### Exercise:
Gather, from the data below, each line in which the word "delete" occurs.
▬▬▬▬▬▬
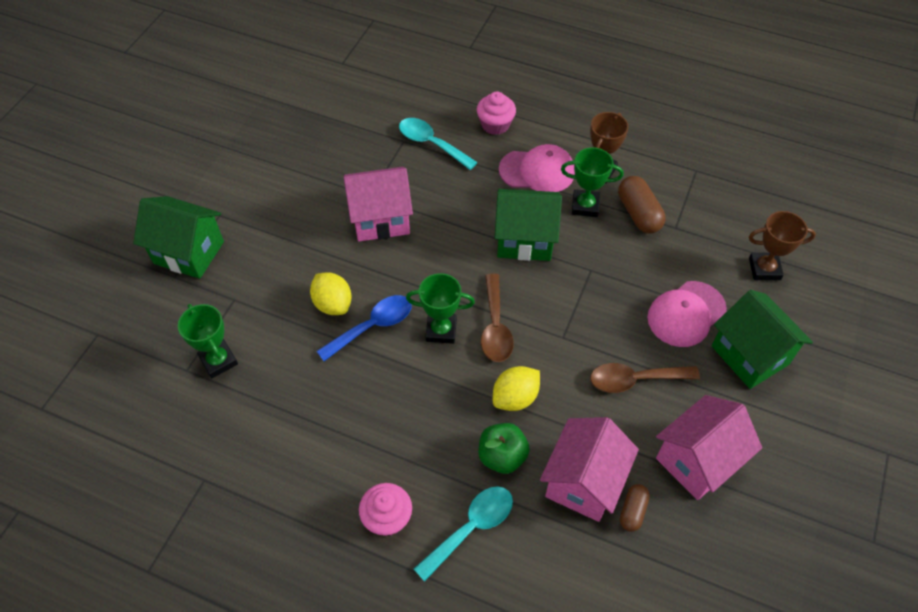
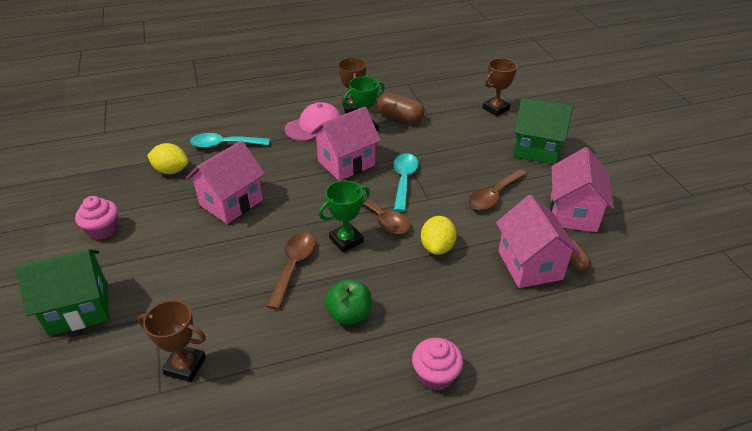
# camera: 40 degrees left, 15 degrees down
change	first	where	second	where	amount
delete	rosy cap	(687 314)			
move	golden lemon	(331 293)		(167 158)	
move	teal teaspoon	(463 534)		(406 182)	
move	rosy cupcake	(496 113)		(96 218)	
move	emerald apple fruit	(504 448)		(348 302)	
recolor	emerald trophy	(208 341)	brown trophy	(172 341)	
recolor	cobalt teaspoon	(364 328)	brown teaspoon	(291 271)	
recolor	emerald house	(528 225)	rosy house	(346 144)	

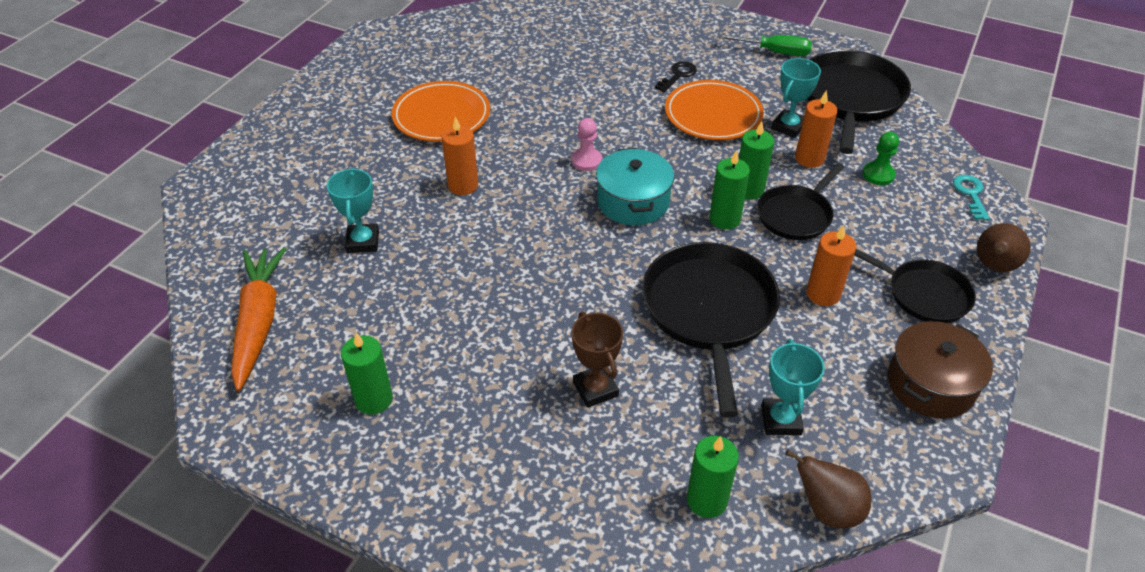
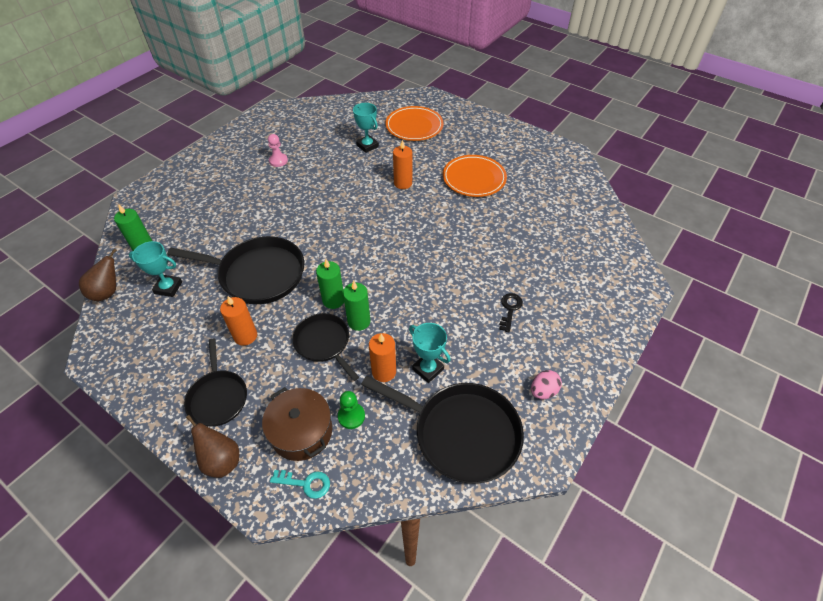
# camera: 100 degrees right, 5 degrees up
change	first	where	second	where	amount
delete	bright orange carrot	(259 319)			
delete	emerald candle	(367 374)			
delete	brown trophy	(597 360)			
delete	teal stockpot	(635 186)			
move	rosy chess pawn	(587 144)		(278 150)	
move	bright orange dinner plate	(714 110)		(414 123)	
move	brown stockpot	(940 370)		(297 424)	
replace	emerald hand screwdriver	(764 45)	rosy toy egg	(546 384)	
rotate	teal trophy	(353 210)		(366 128)	45 degrees clockwise
rotate	ebony latchkey	(676 76)		(511 312)	120 degrees counterclockwise
rotate	ebony pan	(915 286)		(215 382)	60 degrees counterclockwise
▬▬▬▬▬▬
### Task response:
delete	rosy cap	(687 314)			
delete	bright orange carrot	(259 319)			
delete	emerald candle	(367 374)			
delete	brown trophy	(597 360)			
delete	teal stockpot	(635 186)			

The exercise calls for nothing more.